§ ABOUT THIS EXERCISE
Set the records down again, exactly, without their images.
↓↓↓
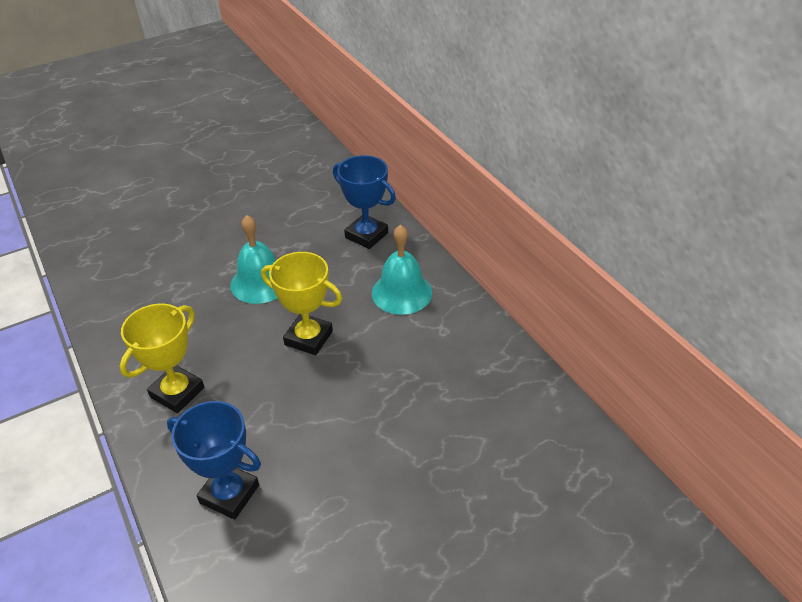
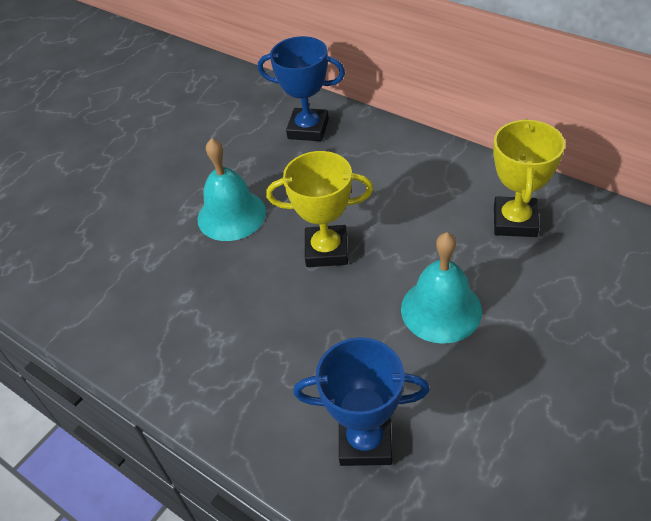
camera: 20 degrees left, 5 degrees up
(177, 392) = (226, 362): yellow trophy -> yellow trophy (514, 221)
(401, 292) = (386, 171): turquoise bell -> turquoise bell (441, 309)

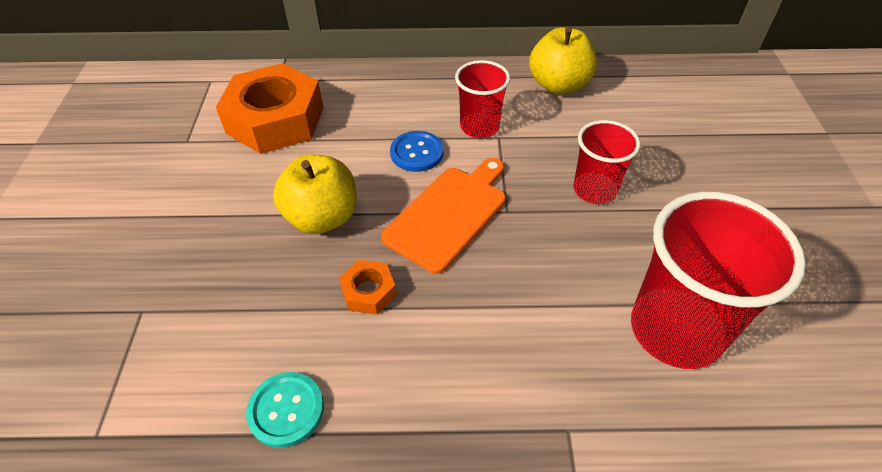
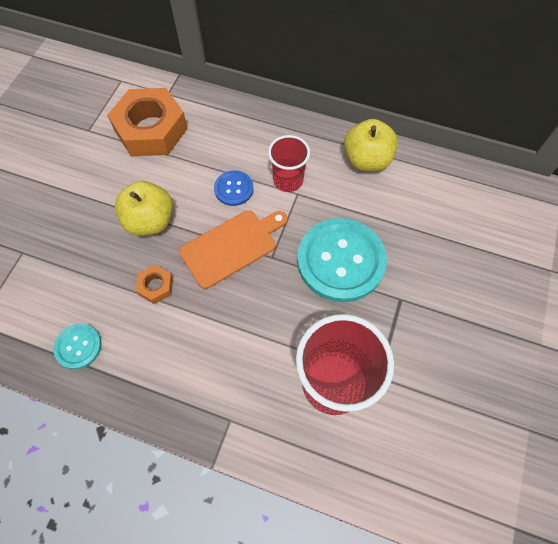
camera: 20 degrees right, 15 degrees up
(594, 190) = (340, 261): red cup -> turquoise button

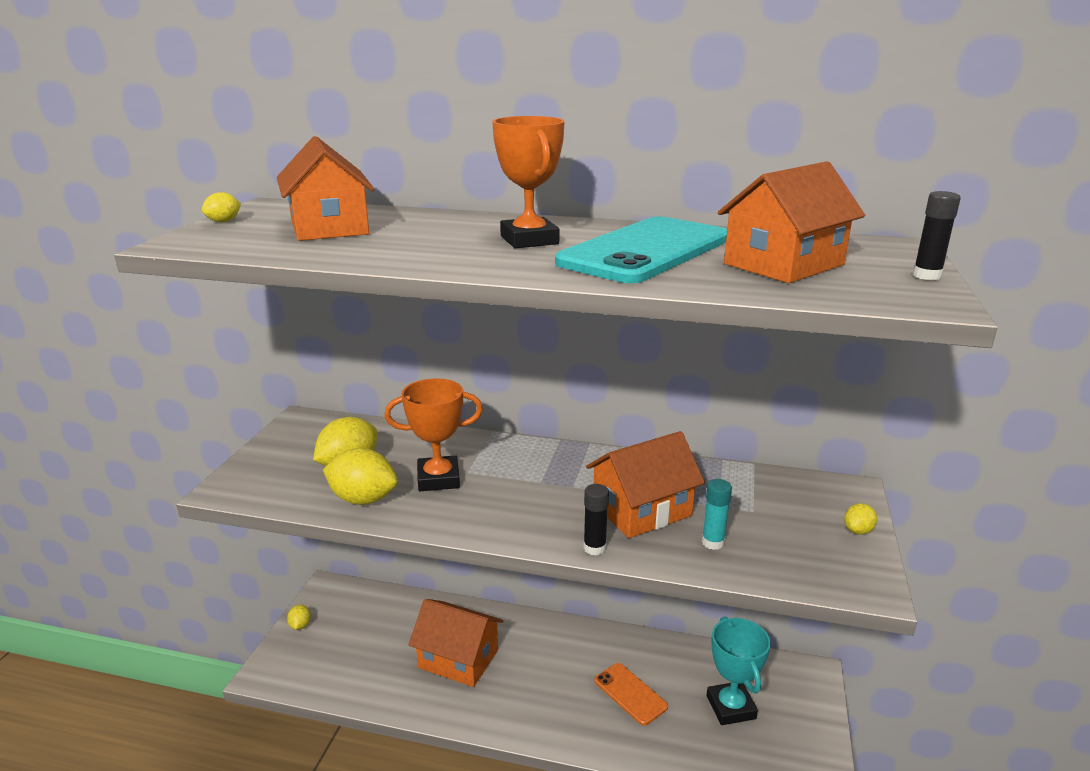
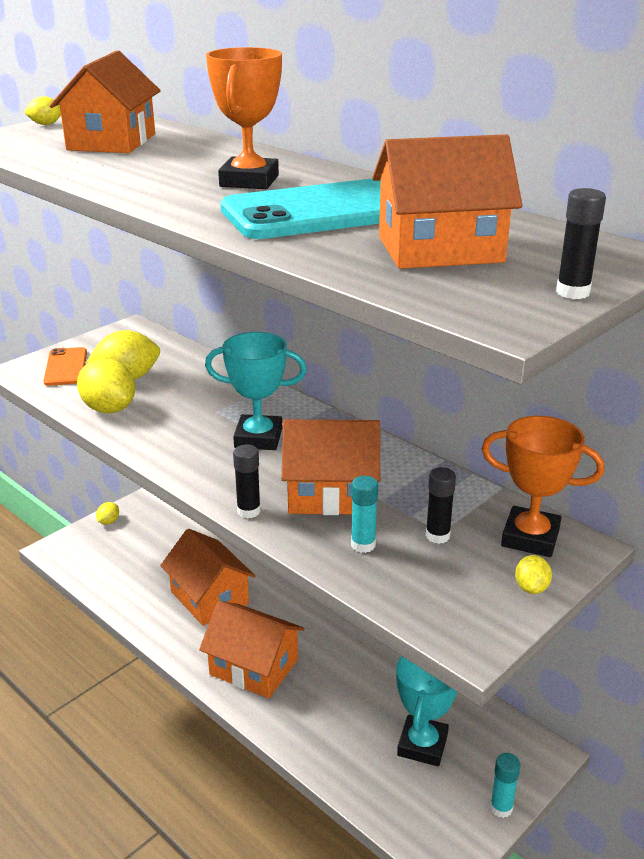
camera: 30 degrees right, 5 degrees up
(438, 479) = (185, 410): orange trophy -> orange trophy (530, 537)
(531, 483) = (258, 438): none -> turquoise trophy
(549, 704) = (254, 667): none -> orange house
(630, 694) = (335, 690): orange phone -> orange phone (66, 367)
(755, 515) = (437, 536): none -> black glue stick
(823, 729) = (501, 808): none -> turquoise glue stick
(858, 531) = (531, 588): yellow lemon -> yellow lemon turned 60 degrees counterclockwise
↑↑↑
§ WORKED SOLUTION
camera: 20 degrees left, 5 degrees up
(177, 392) = (226, 362): yellow trophy -> yellow trophy (514, 221)
(401, 292) = (386, 171): turquoise bell -> turquoise bell (441, 309)

camera: 20 degrees right, 15 degrees up
(594, 190) = (340, 261): red cup -> turquoise button

camera: 30 degrees right, 5 degrees up
(438, 479) = (185, 410): orange trophy -> orange trophy (530, 537)
(531, 483) = (258, 438): none -> turquoise trophy
(549, 704) = (254, 667): none -> orange house
(630, 694) = (335, 690): orange phone -> orange phone (66, 367)
(755, 515) = (437, 536): none -> black glue stick
(823, 729) = (501, 808): none -> turquoise glue stick
(858, 531) = (531, 588): yellow lemon -> yellow lemon turned 60 degrees counterclockwise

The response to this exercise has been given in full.